- PROBLEM STATEMENT -
Find and copy every line in the records that includes the string "cactus".

- DATASET RECORDS -
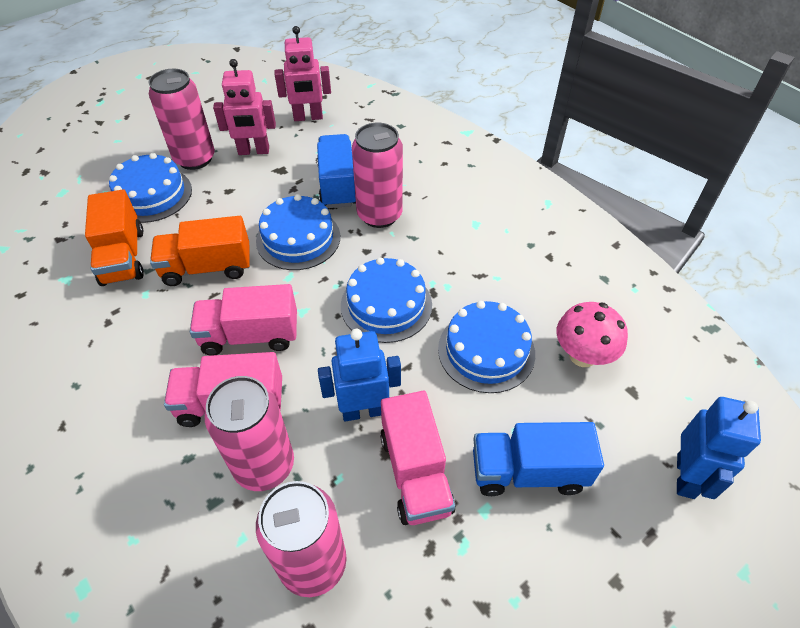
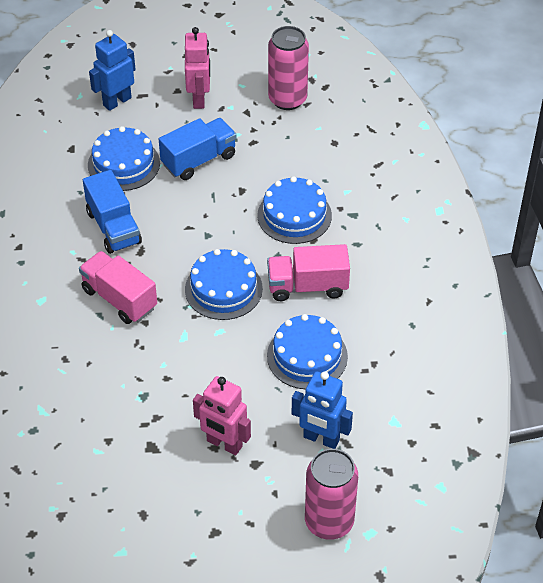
orange truck: 2 -> 0
pink can: 4 -> 2
pink mushroom: 1 -> 0
pink truck: 3 -> 2

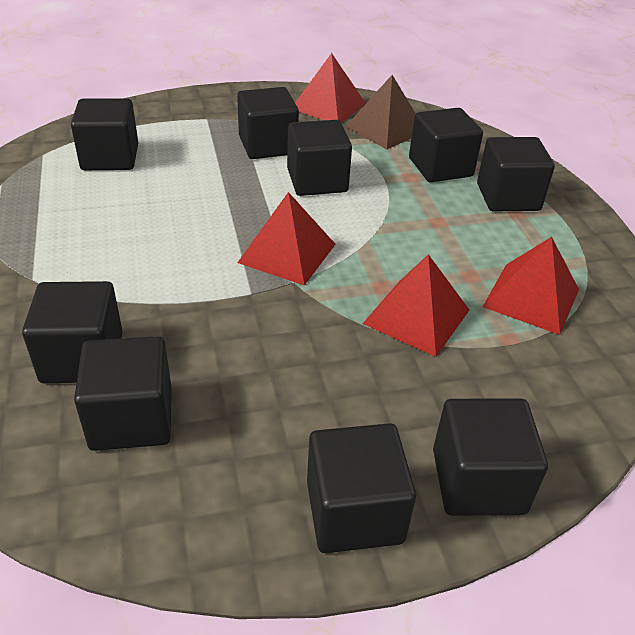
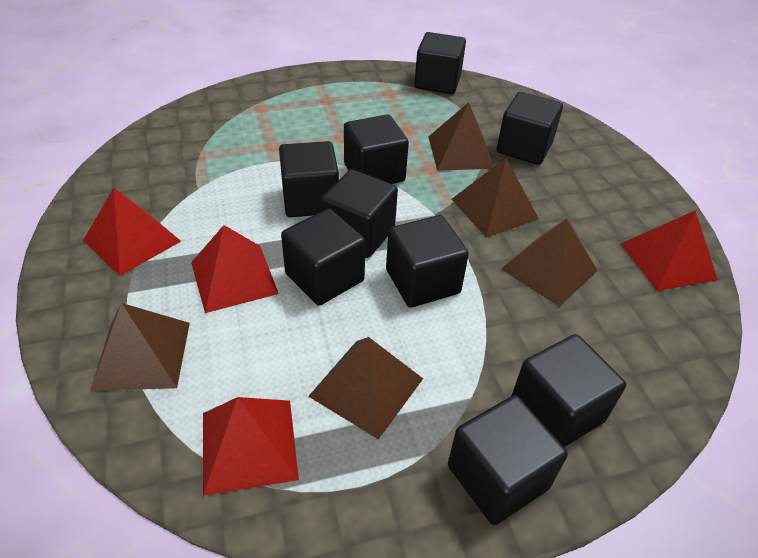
brown pyramid: 1 -> 5

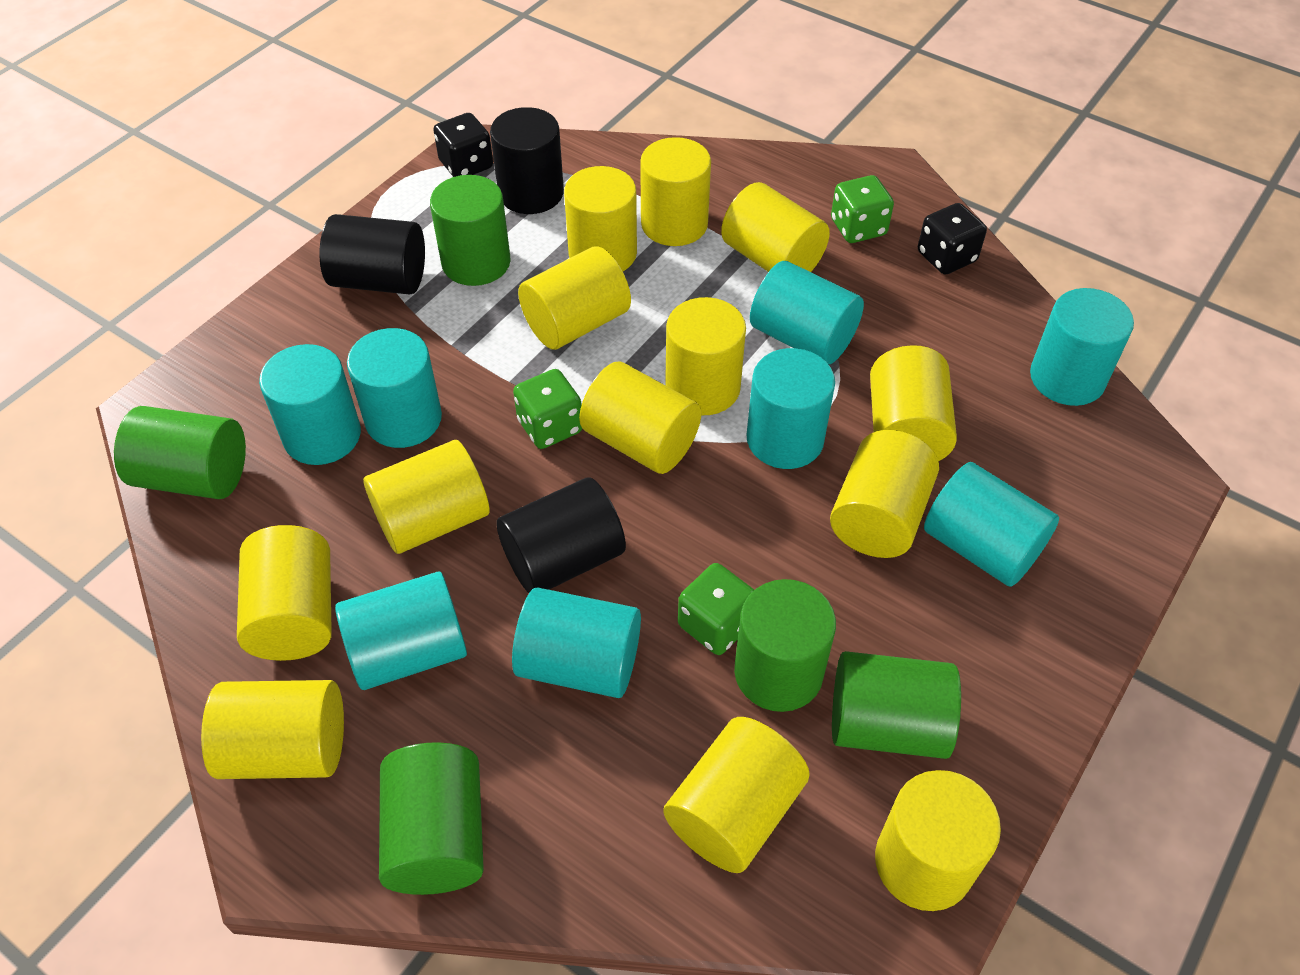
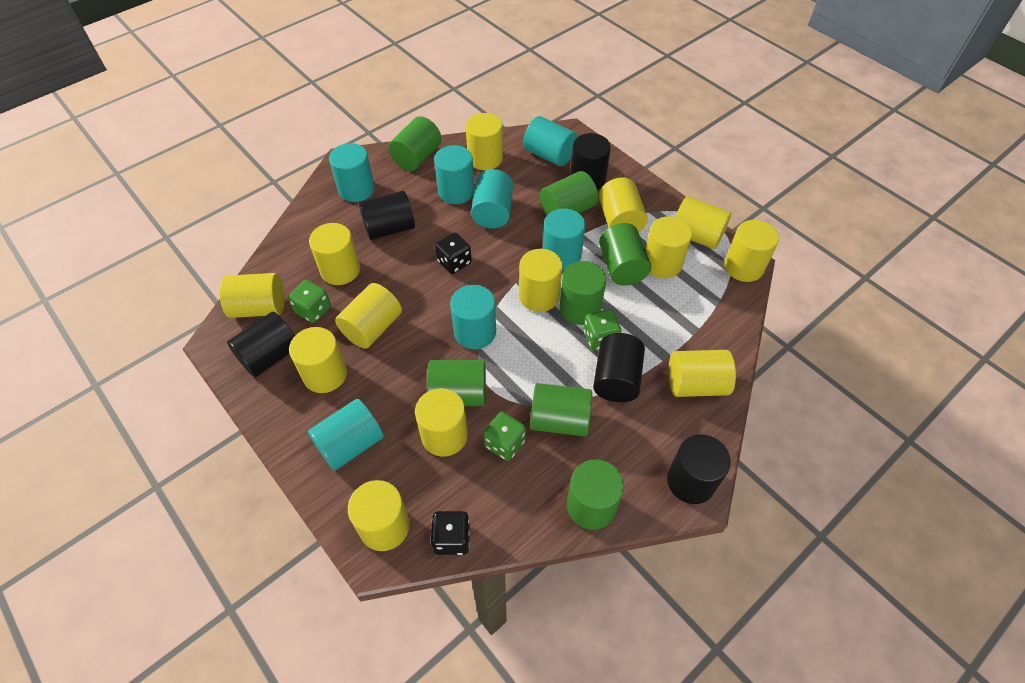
black cylinder: 3 -> 5
green cylinder: 5 -> 7
turquoise cylinder: 8 -> 7

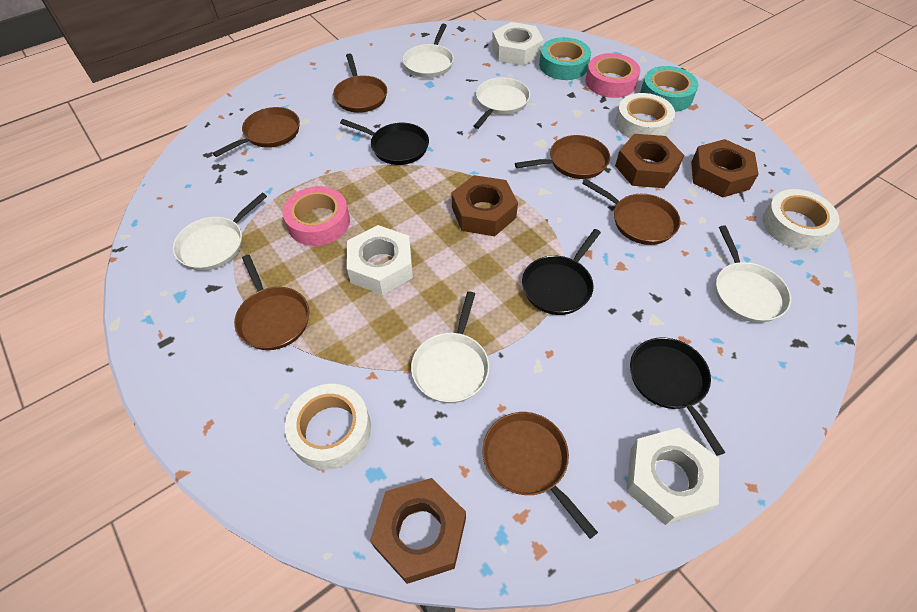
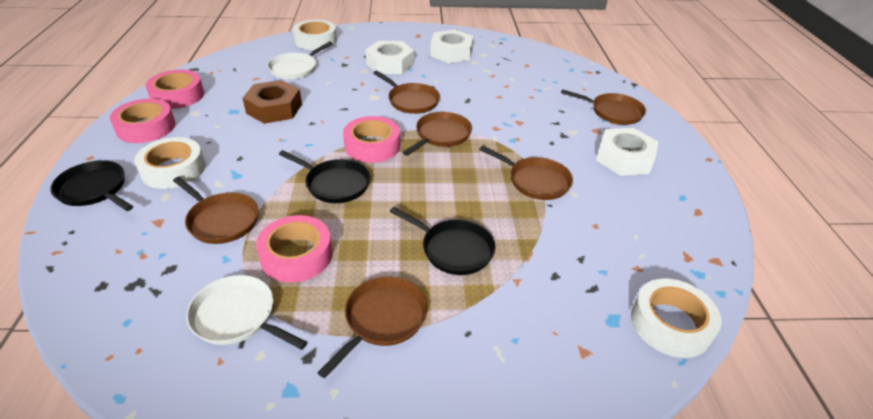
brown nut: 4 -> 1
pink tape: 2 -> 4
turquoise tape: 2 -> 0
white pan: 5 -> 2

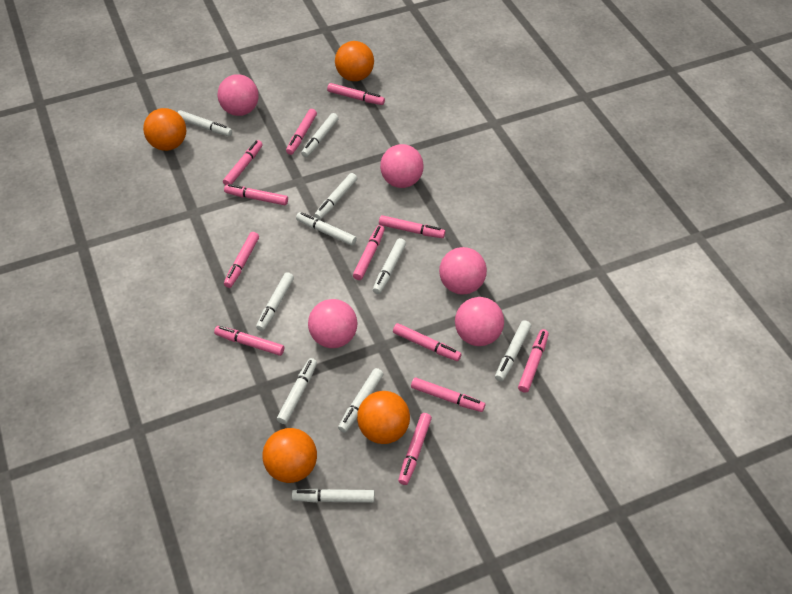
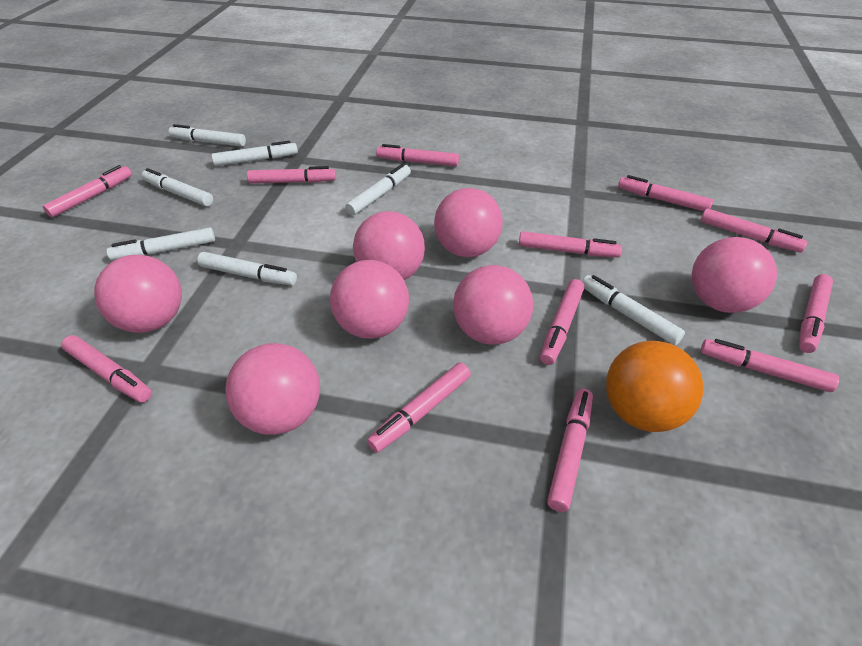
orange ball: 4 -> 1
pink ball: 5 -> 7
white marker: 10 -> 7

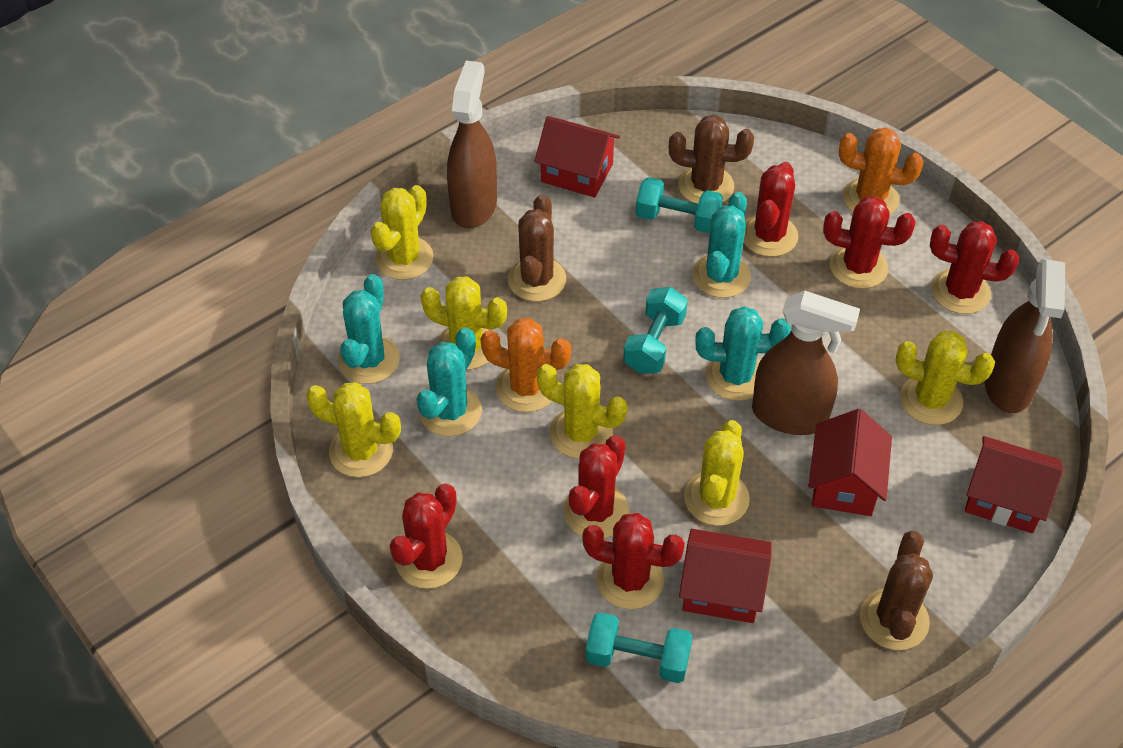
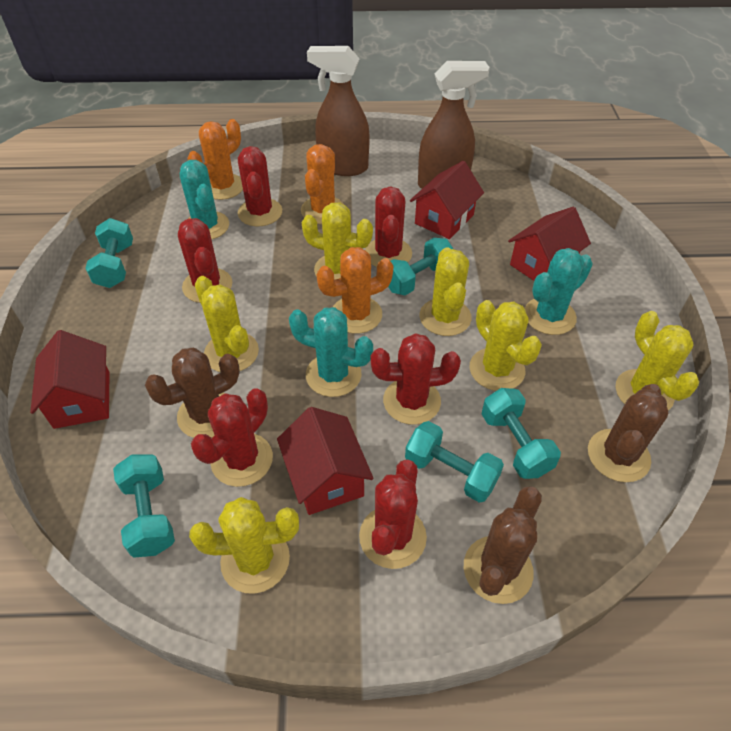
brown spray bottle: 3 -> 2
orange cactus: 2 -> 3
turquoise cactus: 4 -> 3
turquoise dumbbell: 3 -> 5

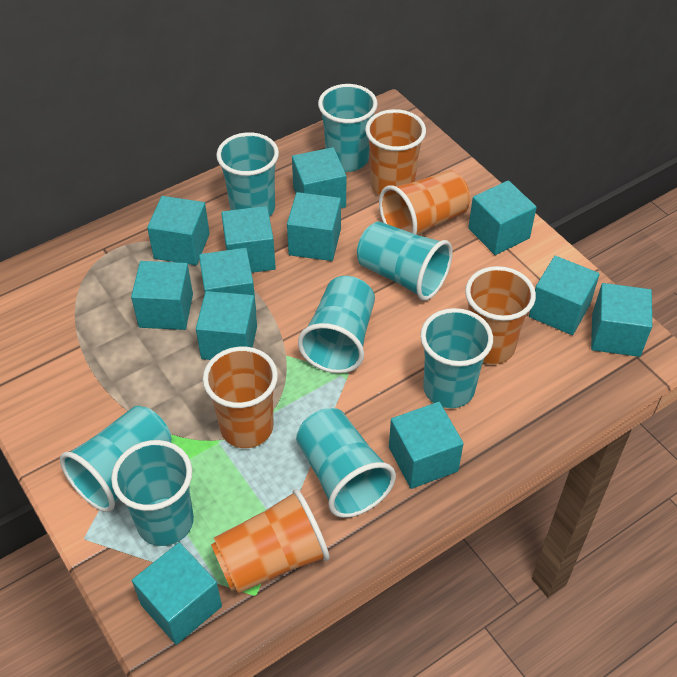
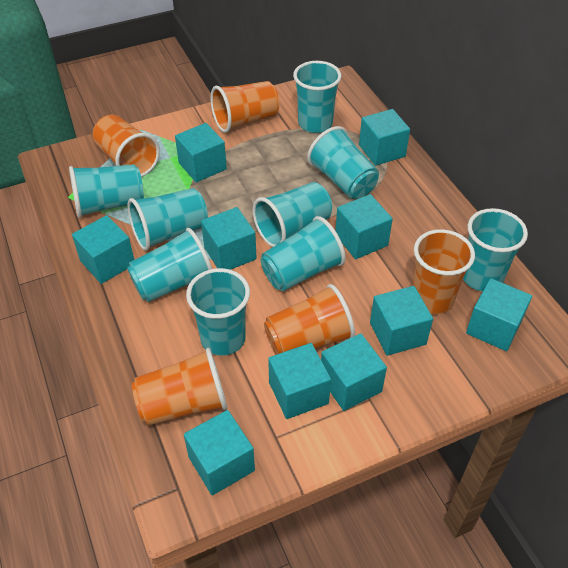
turquoise cube: 12 -> 10
turquoise cup: 8 -> 9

- RESPONSE BOX -
orange cactus: 2 -> 3
turquoise cactus: 4 -> 3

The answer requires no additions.